To do — Every line of the data should be written out exactly, with the pictures left out.
··· Record excerpts
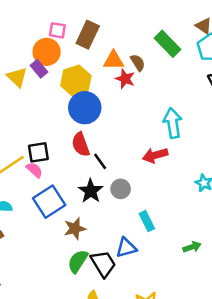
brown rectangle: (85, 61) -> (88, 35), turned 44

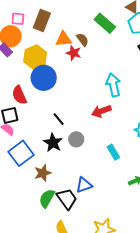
red semicircle: (81, 144) -> (19, 95), moved
cyan rectangle: (147, 221) -> (113, 152), moved

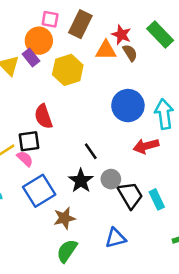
red star: (74, 53) -> (121, 35), moved
blue circle: (44, 78) -> (128, 106), moved
black trapezoid: (67, 199) -> (130, 195), moved

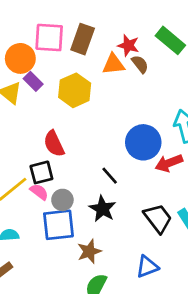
pink square: (50, 19) -> (49, 37), size x1.6
orange circle: (39, 41) -> (20, 58), moved
blue circle: (128, 106) -> (143, 142), moved
gray circle: (111, 179) -> (62, 200), moved
blue square: (39, 191) -> (58, 225), turned 32

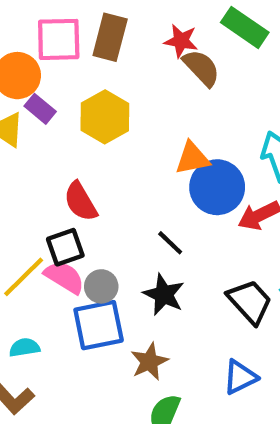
orange triangle: (113, 64) -> (192, 158), moved
brown semicircle: (140, 64) -> (201, 68), size x1.4
pink semicircle: (39, 192) -> (64, 277), size x1.4

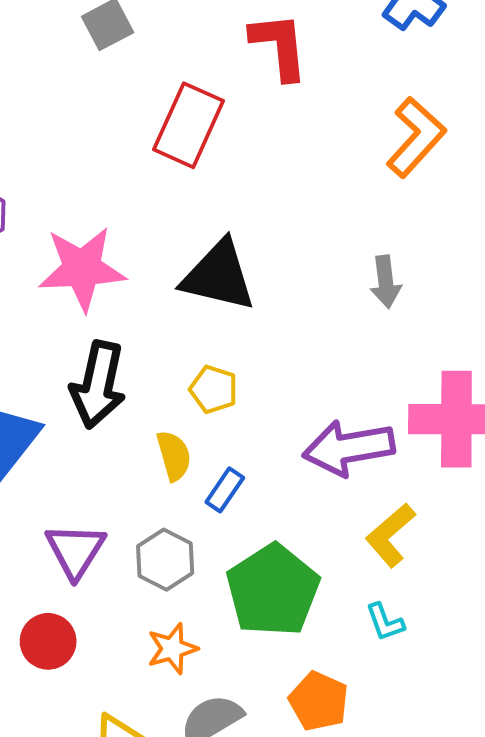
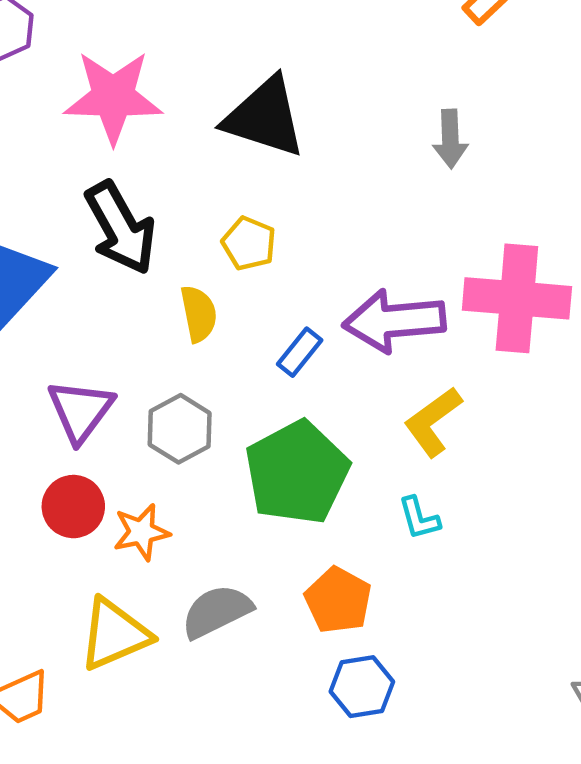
black arrow: (98, 385) -> (121, 228), turned -46
blue rectangle: (225, 490) -> (300, 352), moved
red circle: (48, 641) -> (73, 507), moved
orange star: (172, 649) -> (141, 532), moved

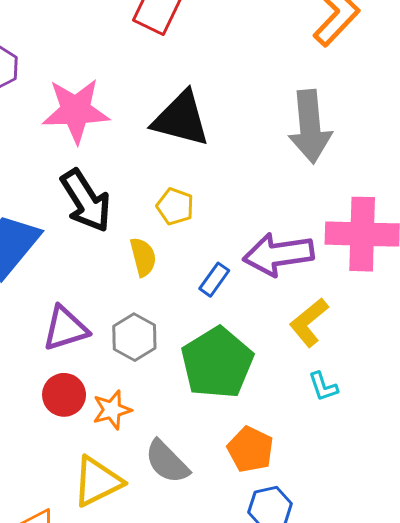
gray arrow: (450, 139) -> (310, 127), size x1.8
purple triangle: (80, 411) -> (65, 328), turned 39
cyan L-shape: (419, 518) -> (323, 387), moved
gray semicircle: (217, 611) -> (167, 462), turned -105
······
Solution below —
brown rectangle: (85, 61) -> (88, 35), turned 44

red semicircle: (81, 144) -> (19, 95), moved
cyan rectangle: (147, 221) -> (113, 152), moved

red star: (74, 53) -> (121, 35), moved
blue circle: (44, 78) -> (128, 106), moved
black trapezoid: (67, 199) -> (130, 195), moved

pink square: (50, 19) -> (49, 37), size x1.6
orange circle: (39, 41) -> (20, 58), moved
blue circle: (128, 106) -> (143, 142), moved
gray circle: (111, 179) -> (62, 200), moved
blue square: (39, 191) -> (58, 225), turned 32

orange triangle: (113, 64) -> (192, 158), moved
brown semicircle: (140, 64) -> (201, 68), size x1.4
pink semicircle: (39, 192) -> (64, 277), size x1.4

black arrow: (98, 385) -> (121, 228), turned -46
blue rectangle: (225, 490) -> (300, 352), moved
red circle: (48, 641) -> (73, 507), moved
orange star: (172, 649) -> (141, 532), moved

gray arrow: (450, 139) -> (310, 127), size x1.8
purple triangle: (80, 411) -> (65, 328), turned 39
cyan L-shape: (419, 518) -> (323, 387), moved
gray semicircle: (217, 611) -> (167, 462), turned -105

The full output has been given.